▼
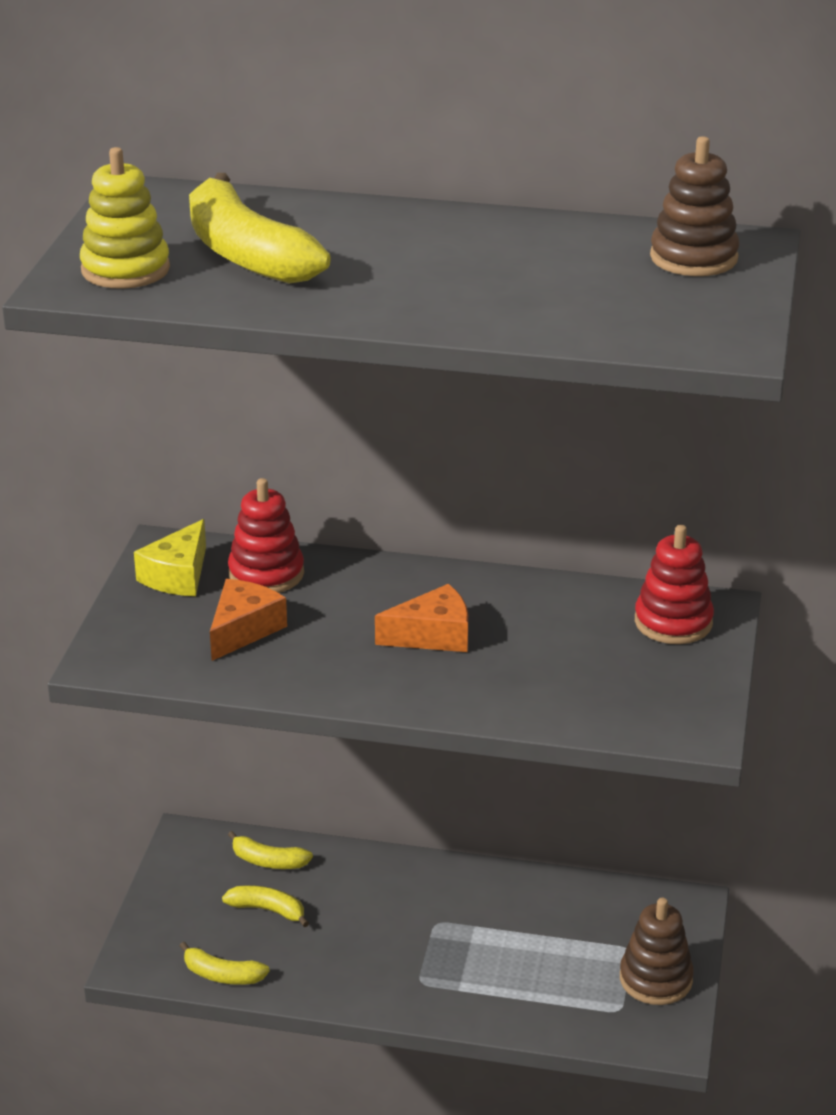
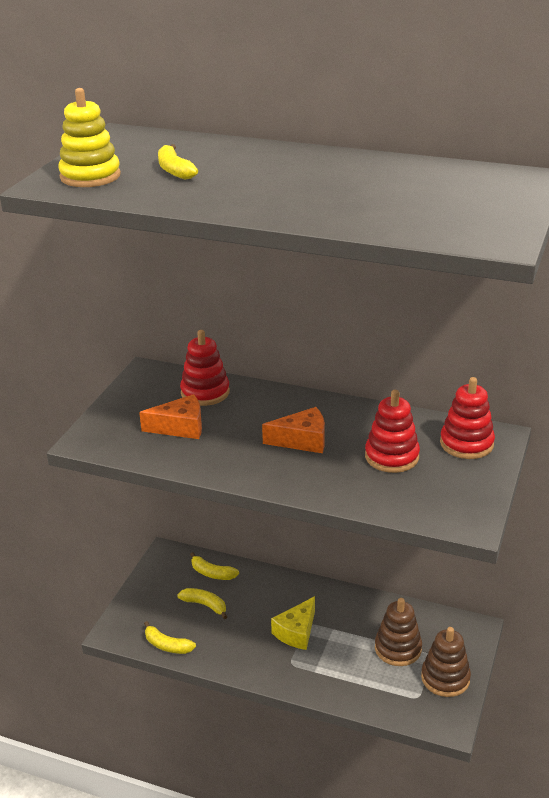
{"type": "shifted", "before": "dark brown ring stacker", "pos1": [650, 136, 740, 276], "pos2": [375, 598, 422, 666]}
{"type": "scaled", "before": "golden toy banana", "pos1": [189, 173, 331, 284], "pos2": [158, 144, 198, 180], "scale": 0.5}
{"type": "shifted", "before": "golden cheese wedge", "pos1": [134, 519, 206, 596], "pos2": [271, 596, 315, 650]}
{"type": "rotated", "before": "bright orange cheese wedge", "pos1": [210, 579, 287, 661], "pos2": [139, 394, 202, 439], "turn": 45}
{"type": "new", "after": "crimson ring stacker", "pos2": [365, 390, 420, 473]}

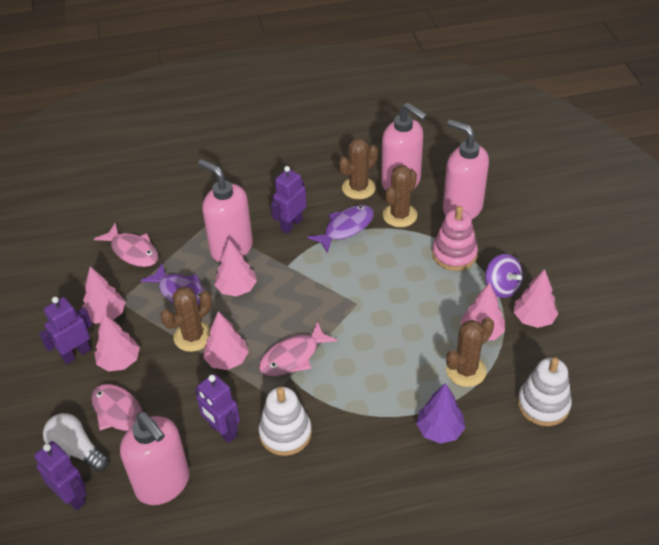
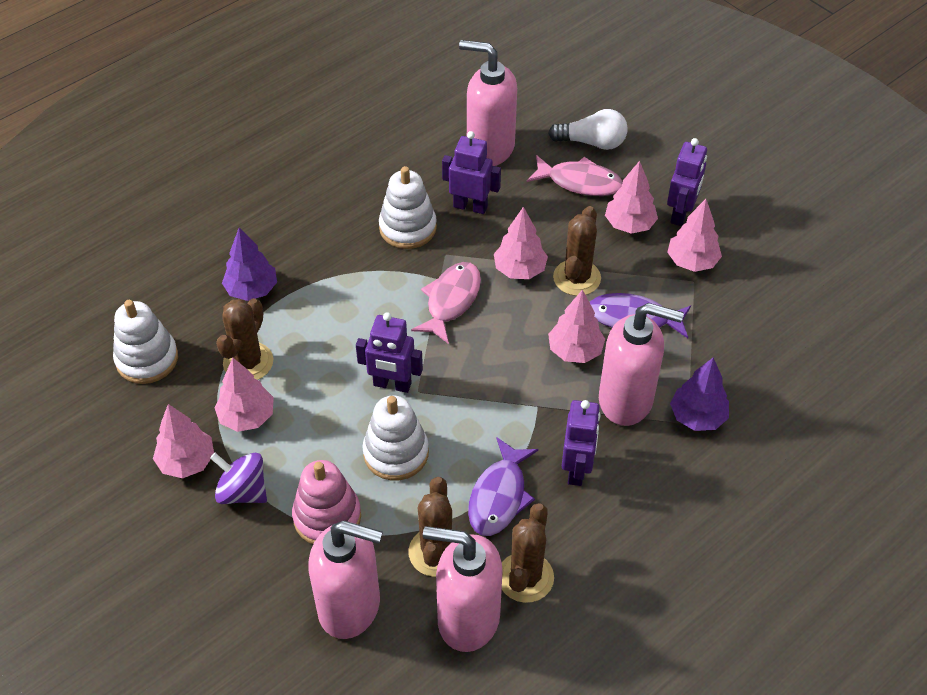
{"type": "gone", "before": "pink fish figure", "pos1": [94, 223, 159, 267]}
{"type": "shifted", "before": "purple robot figure", "pos1": [34, 441, 87, 510], "pos2": [356, 312, 423, 393]}
{"type": "new", "after": "purple toy tree", "pos2": [670, 357, 729, 431]}
{"type": "new", "after": "snow-white ring stacker", "pos2": [362, 395, 429, 480]}

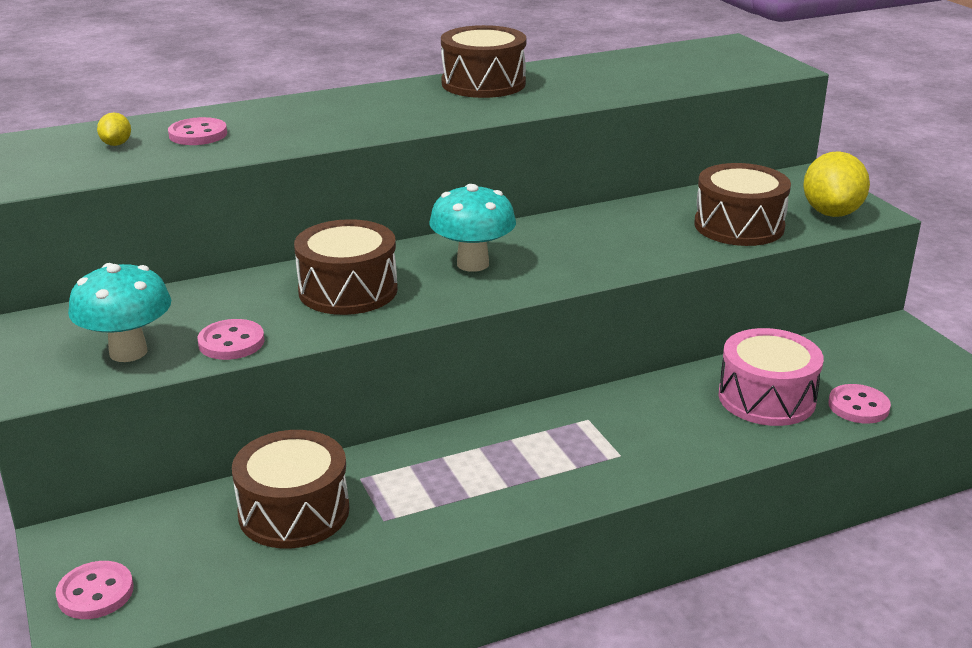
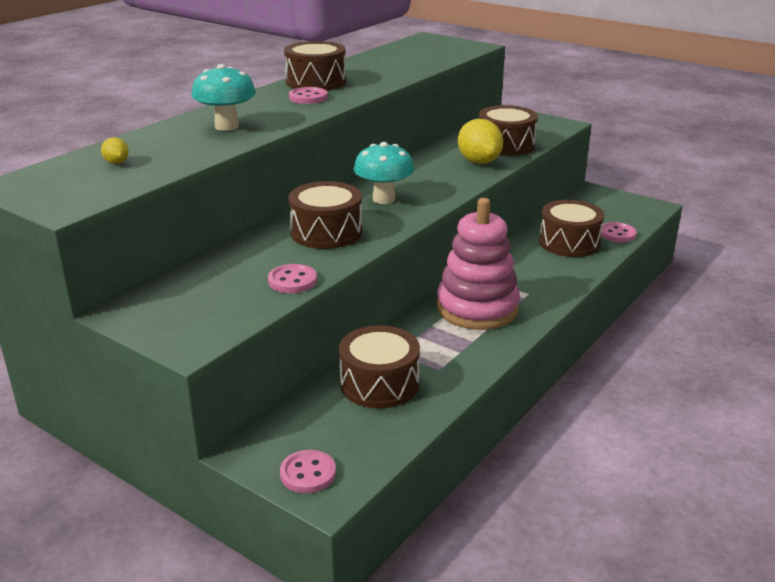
{"type": "shifted", "before": "pink button", "pos1": [168, 117, 227, 145], "pos2": [289, 87, 328, 104]}
{"type": "shifted", "before": "golden lemon", "pos1": [803, 151, 870, 217], "pos2": [458, 119, 503, 164]}
{"type": "shifted", "before": "turquoise mushroom", "pos1": [68, 263, 171, 362], "pos2": [191, 64, 256, 131]}
{"type": "repainted", "before": "pink drum", "after": "dark brown drum", "pos1": [718, 328, 824, 426], "pos2": [539, 200, 604, 257]}
{"type": "new", "after": "pink ring stacker", "pos2": [437, 198, 520, 330]}

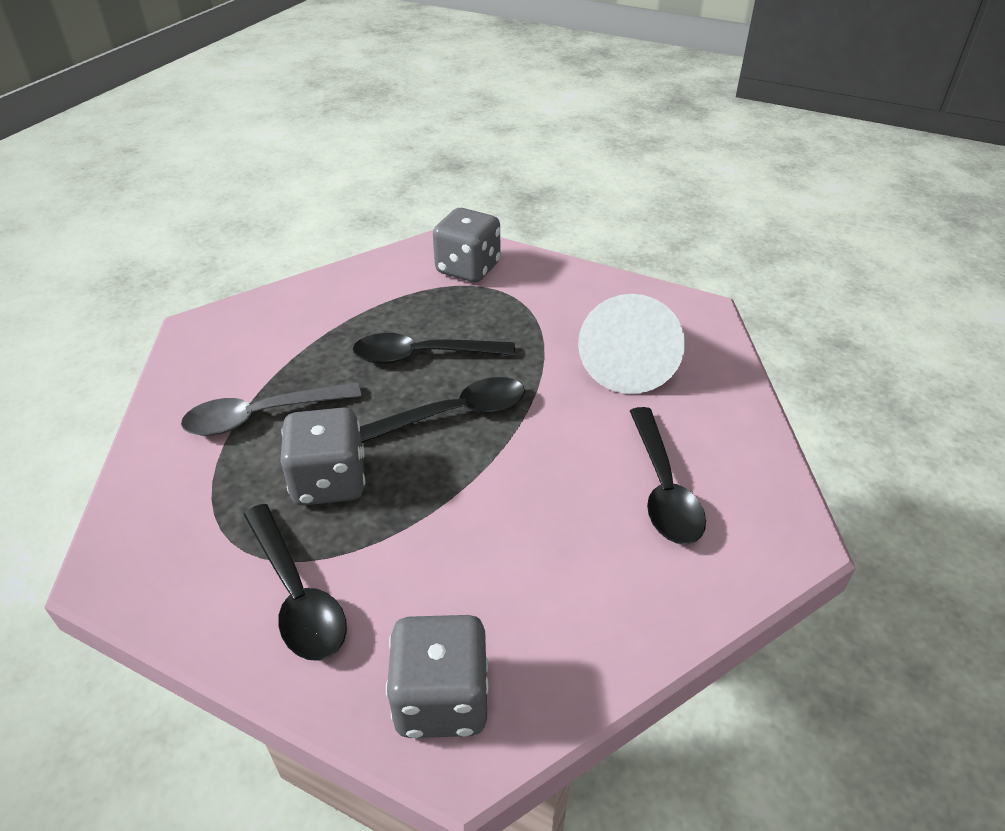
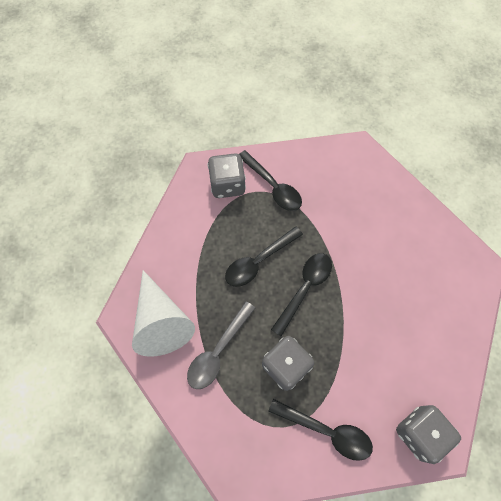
{"type": "shifted", "before": "snow-white solid cone", "pos1": [578, 294, 685, 394], "pos2": [132, 270, 195, 357]}
{"type": "shifted", "before": "ebony teaspoon", "pos1": [630, 407, 706, 545], "pos2": [239, 150, 302, 211]}

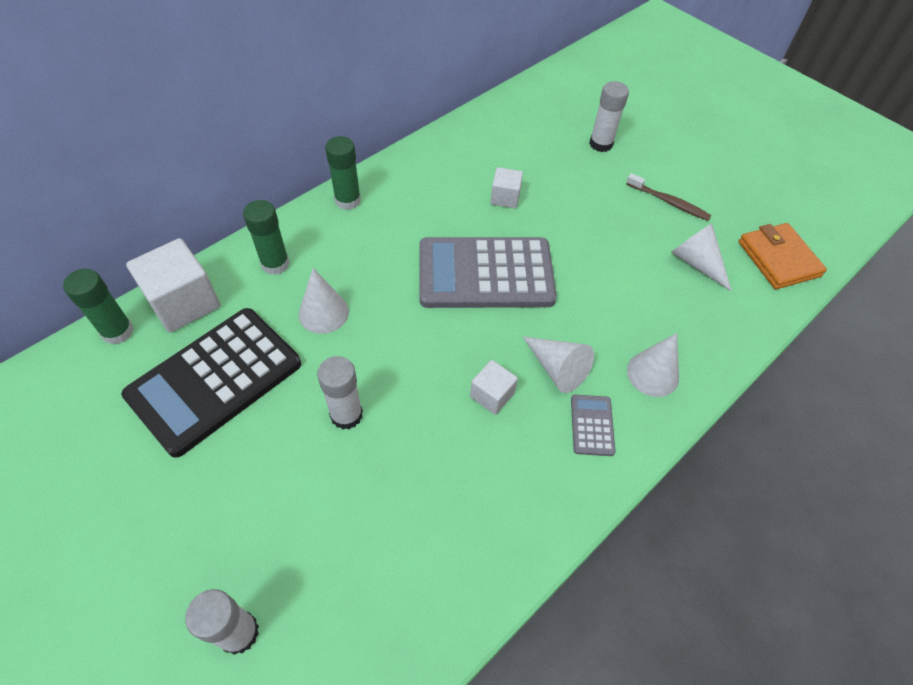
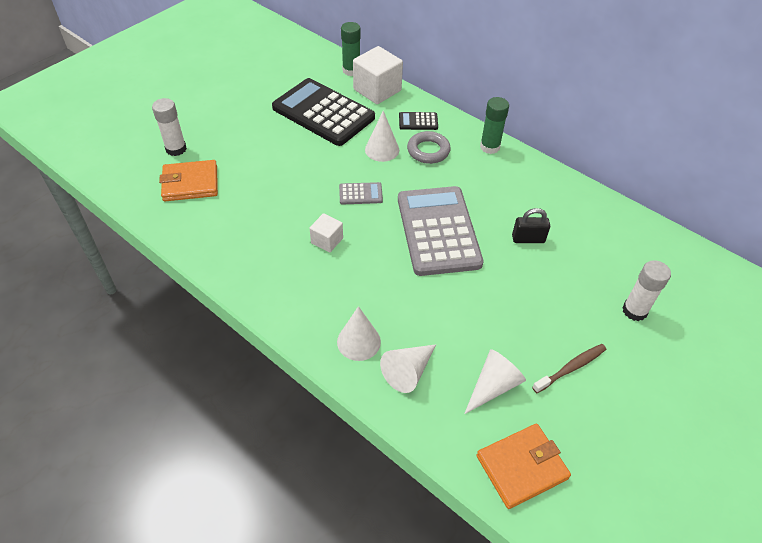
{"type": "swapped", "before": "snow-white cube", "after": "ebony small lock", "pos1": [490, 167, 523, 208], "pos2": [512, 208, 550, 243]}
{"type": "rotated", "before": "dark brown tooth brush", "pos1": [626, 173, 712, 221], "pos2": [532, 344, 606, 393], "turn": -150}
{"type": "swapped", "before": "leaf-green glue", "after": "ebony adding machine", "pos1": [243, 200, 290, 275], "pos2": [399, 112, 438, 130]}
{"type": "shifted", "before": "snow-white solid cone", "pos1": [523, 337, 594, 393], "pos2": [380, 344, 436, 393]}
{"type": "gone", "before": "snow-white glue", "pos1": [317, 356, 363, 430]}
{"type": "shifted", "before": "grey adding machine", "pos1": [571, 395, 615, 456], "pos2": [339, 182, 383, 205]}
{"type": "new", "after": "grey hoop", "pos2": [407, 131, 451, 164]}
{"type": "new", "after": "bright orange card wallet", "pos2": [159, 160, 218, 201]}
▲
* **What is expected**: Count the lines of the listing that contain the word "machine", and give only the number.

* **Answer box**: 2